BEGIN EXTRACTED MATERIAL
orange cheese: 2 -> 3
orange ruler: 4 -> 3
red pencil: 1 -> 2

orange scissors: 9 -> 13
END EXTRACTED MATERIAL
BEGIN EXTRACTED MATERIAL
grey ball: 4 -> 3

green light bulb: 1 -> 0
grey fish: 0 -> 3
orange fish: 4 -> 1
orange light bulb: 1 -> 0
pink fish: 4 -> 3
END EXTRACTED MATERIAL
Above are the records; repeat exactly the lines from the one holding "orange ruler: 4 -> 3" down to the one holding "orange scissors: 9 -> 13", end lines included.

orange ruler: 4 -> 3
red pencil: 1 -> 2

orange scissors: 9 -> 13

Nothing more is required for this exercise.